Image sets with object changes
____________________
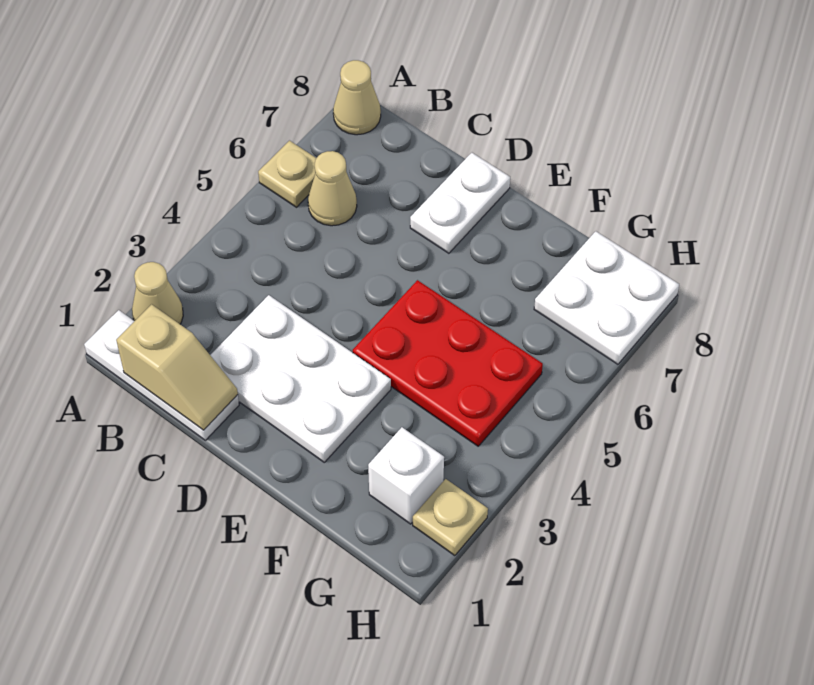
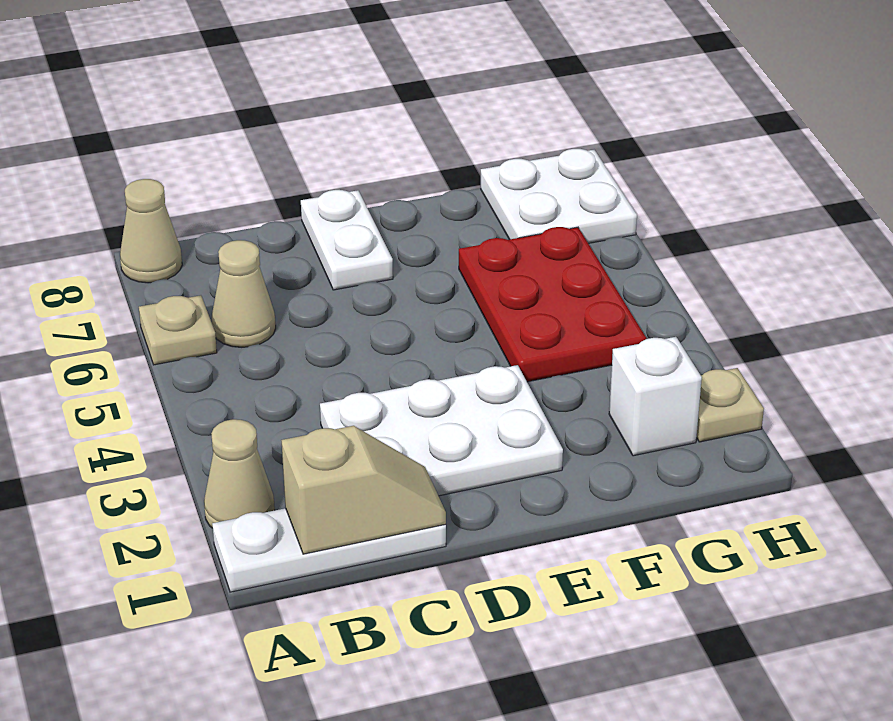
red plate E4:G5 level 1 -> red plate F4:G6 level 1

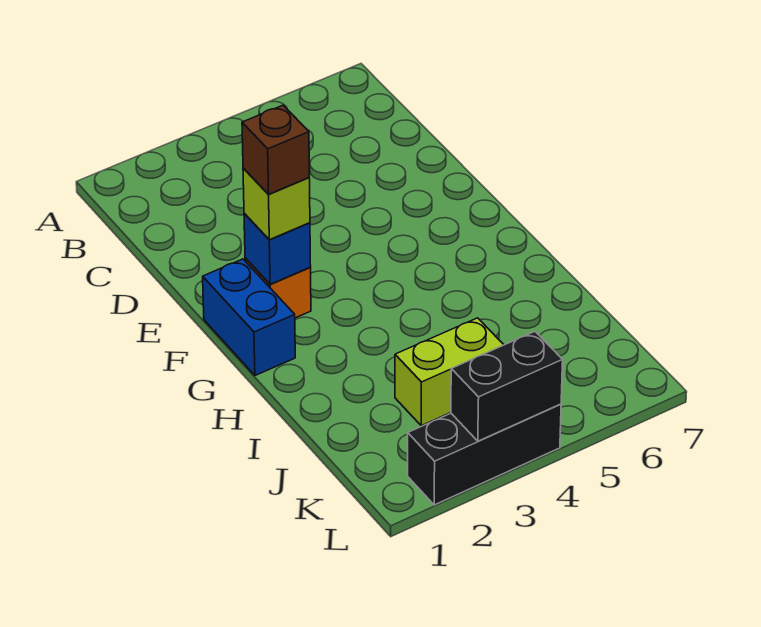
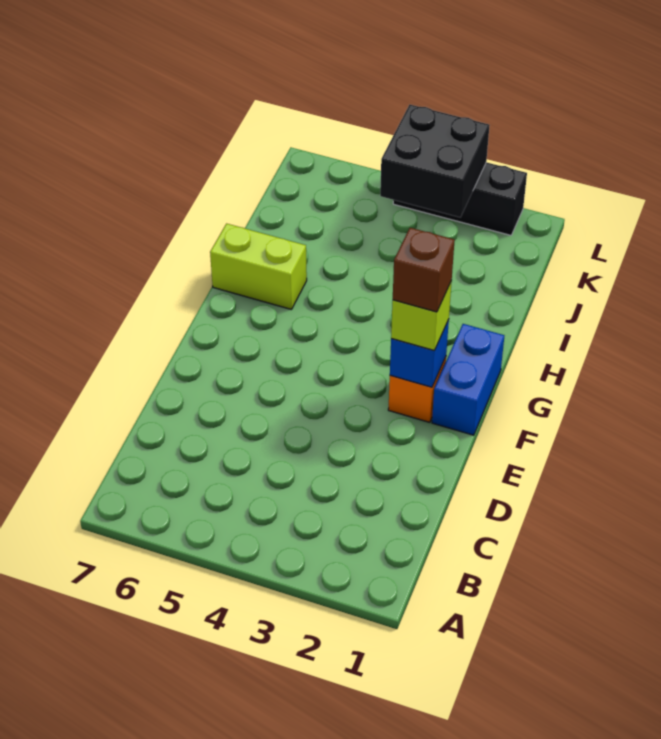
lime brick J3:J4 level 1 -> lime brick H6:H7 level 1
black brick L3:L4 level 2 -> black brick K3:L4 level 2

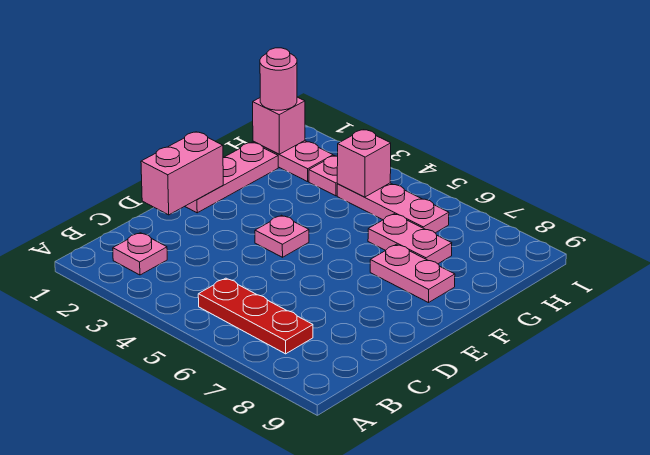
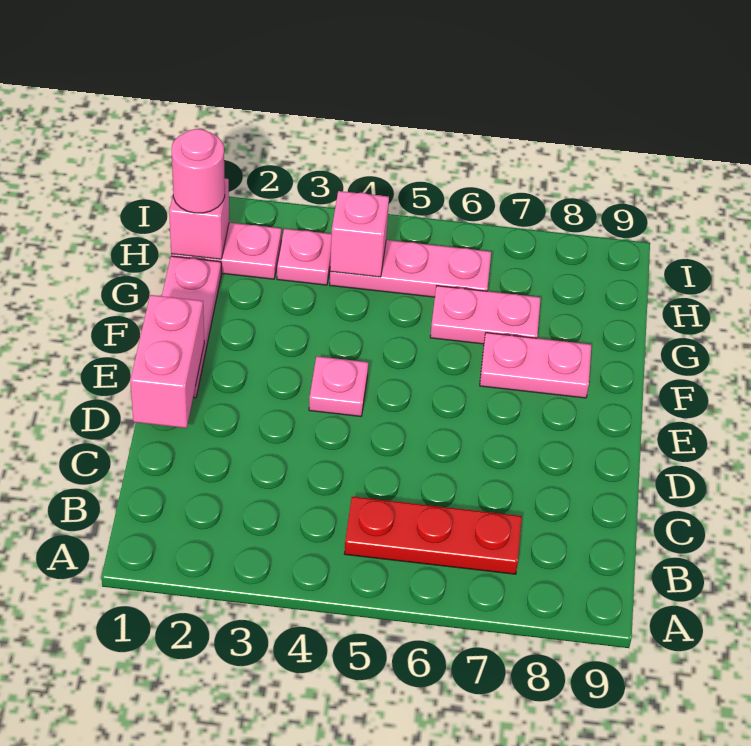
pink plate B2 level 1 -> none

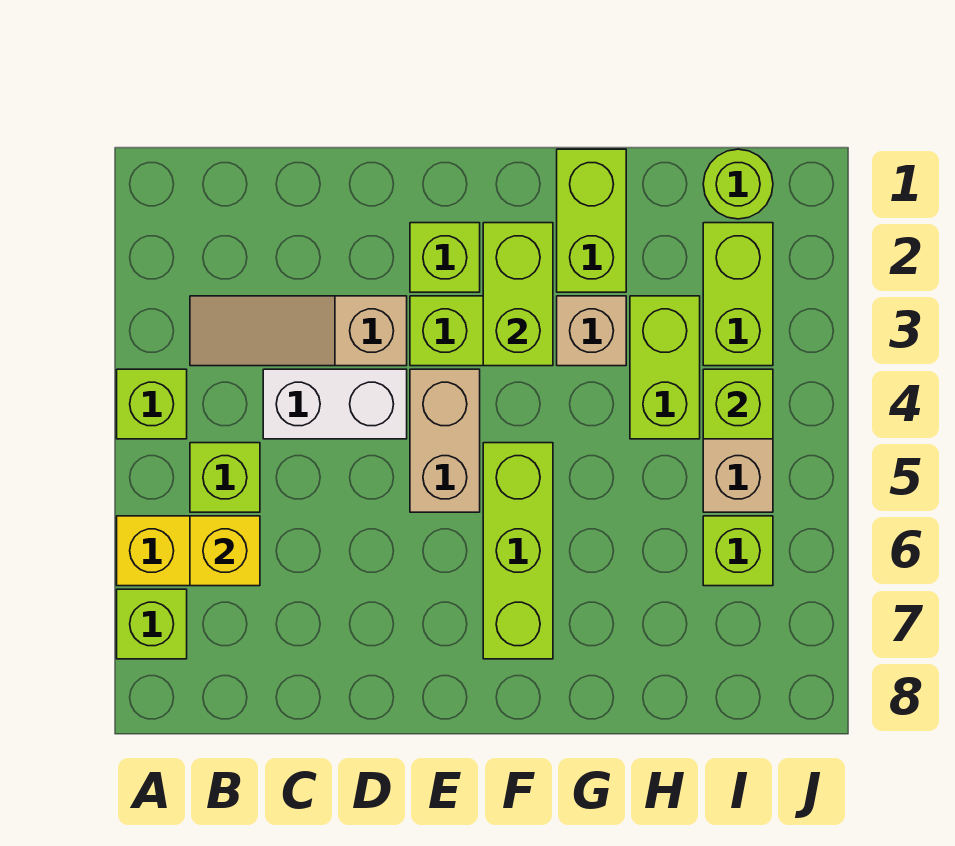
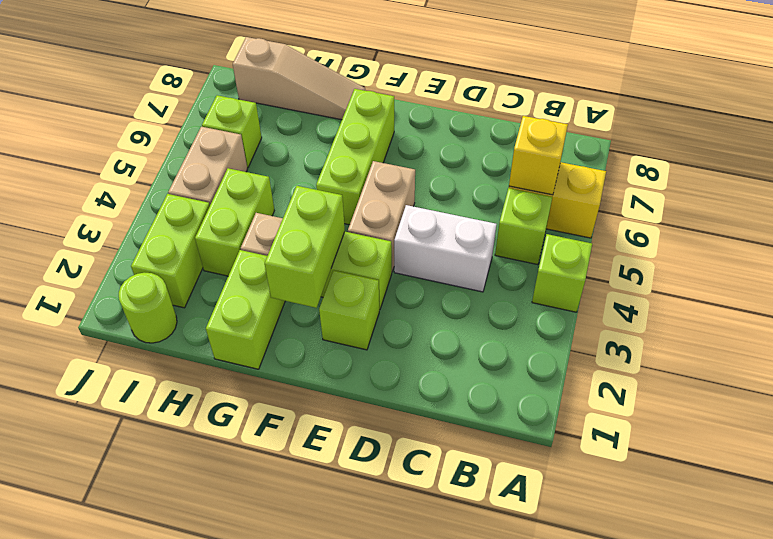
lime brick A7 level 1 -> none
tan slope B3:D3 level 1 top D -> tan slope G8:I8 level 1 top I
lime brick I4 level 2 -> none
____________________
### INSTRUCTIONS FOR THE TASK:
Exactly what appears in the records above must be returned, apart from the pictures.

### SOLUTION TO THE PROBLEM:
red plate E4:G5 level 1 -> red plate F4:G6 level 1

lime brick J3:J4 level 1 -> lime brick H6:H7 level 1
black brick L3:L4 level 2 -> black brick K3:L4 level 2

pink plate B2 level 1 -> none

lime brick A7 level 1 -> none
tan slope B3:D3 level 1 top D -> tan slope G8:I8 level 1 top I
lime brick I4 level 2 -> none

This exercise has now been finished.